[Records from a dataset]
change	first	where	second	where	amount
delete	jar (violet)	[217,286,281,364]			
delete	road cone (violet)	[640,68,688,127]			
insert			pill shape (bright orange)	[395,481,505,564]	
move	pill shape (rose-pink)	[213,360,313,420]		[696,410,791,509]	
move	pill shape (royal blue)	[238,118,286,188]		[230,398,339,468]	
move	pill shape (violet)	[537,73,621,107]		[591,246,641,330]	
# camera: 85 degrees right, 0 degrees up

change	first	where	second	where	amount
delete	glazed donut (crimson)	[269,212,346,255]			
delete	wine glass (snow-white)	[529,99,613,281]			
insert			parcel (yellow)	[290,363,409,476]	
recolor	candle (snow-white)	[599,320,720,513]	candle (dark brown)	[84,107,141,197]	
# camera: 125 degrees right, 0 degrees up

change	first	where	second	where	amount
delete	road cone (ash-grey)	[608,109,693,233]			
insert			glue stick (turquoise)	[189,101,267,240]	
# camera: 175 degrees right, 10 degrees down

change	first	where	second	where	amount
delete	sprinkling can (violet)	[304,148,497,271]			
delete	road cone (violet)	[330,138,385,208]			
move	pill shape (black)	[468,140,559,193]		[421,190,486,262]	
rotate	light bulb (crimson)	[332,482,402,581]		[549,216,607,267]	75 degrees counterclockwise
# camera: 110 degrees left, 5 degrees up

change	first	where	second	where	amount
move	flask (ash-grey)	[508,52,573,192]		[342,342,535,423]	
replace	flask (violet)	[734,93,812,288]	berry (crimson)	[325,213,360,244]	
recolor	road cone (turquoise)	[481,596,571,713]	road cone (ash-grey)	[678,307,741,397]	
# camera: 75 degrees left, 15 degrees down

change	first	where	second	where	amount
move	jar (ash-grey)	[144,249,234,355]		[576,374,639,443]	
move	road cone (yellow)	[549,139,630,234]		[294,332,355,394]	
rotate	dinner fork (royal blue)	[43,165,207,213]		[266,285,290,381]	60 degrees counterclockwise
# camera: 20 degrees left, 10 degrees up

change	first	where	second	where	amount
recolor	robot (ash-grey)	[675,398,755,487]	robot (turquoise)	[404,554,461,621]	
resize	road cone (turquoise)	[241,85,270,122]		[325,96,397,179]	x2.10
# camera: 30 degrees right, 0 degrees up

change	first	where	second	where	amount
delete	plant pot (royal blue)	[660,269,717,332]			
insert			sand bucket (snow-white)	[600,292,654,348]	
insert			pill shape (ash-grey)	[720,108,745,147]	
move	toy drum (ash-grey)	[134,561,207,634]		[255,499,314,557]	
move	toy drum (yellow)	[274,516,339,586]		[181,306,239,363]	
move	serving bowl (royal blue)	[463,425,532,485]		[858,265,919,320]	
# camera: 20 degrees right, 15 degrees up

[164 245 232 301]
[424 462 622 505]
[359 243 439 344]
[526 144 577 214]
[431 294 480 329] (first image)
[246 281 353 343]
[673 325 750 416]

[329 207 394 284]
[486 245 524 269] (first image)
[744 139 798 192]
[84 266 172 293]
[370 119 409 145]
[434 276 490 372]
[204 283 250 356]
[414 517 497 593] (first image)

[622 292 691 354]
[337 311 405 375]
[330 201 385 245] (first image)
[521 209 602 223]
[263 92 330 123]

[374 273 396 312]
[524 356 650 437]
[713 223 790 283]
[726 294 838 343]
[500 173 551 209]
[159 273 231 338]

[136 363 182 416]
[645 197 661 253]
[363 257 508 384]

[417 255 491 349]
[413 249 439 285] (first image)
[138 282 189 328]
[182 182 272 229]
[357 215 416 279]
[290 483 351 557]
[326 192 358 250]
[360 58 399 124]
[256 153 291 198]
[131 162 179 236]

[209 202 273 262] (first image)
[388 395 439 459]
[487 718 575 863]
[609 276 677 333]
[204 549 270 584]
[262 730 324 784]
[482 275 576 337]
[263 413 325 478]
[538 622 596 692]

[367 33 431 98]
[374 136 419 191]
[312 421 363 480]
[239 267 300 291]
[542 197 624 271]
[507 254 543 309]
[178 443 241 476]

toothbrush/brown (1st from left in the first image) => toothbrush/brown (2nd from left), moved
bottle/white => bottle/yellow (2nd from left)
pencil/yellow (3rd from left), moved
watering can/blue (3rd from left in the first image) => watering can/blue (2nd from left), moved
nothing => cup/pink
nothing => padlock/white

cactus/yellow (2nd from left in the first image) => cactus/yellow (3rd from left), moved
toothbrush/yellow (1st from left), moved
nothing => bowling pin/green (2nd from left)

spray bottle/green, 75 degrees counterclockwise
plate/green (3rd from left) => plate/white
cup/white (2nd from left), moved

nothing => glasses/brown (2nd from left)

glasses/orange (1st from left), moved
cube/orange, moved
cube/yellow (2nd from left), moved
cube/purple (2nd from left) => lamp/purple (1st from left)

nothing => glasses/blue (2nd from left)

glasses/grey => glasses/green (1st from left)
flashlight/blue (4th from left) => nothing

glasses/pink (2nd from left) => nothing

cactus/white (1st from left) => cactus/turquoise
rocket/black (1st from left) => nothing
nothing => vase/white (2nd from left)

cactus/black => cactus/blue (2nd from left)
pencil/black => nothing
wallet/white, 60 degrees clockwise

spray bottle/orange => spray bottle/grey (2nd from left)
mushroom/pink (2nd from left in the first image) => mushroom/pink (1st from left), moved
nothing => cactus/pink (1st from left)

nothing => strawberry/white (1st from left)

- [Directions for this task]
Within the data above, the span starting at the line containing "pencil/yellow (3rd from left), moved" and ending at the line containing "nothing => cup/pink" is to be retyped exactly, with no other lines.

- [Exercise solution]
pencil/yellow (3rd from left), moved
watering can/blue (3rd from left in the first image) => watering can/blue (2nd from left), moved
nothing => cup/pink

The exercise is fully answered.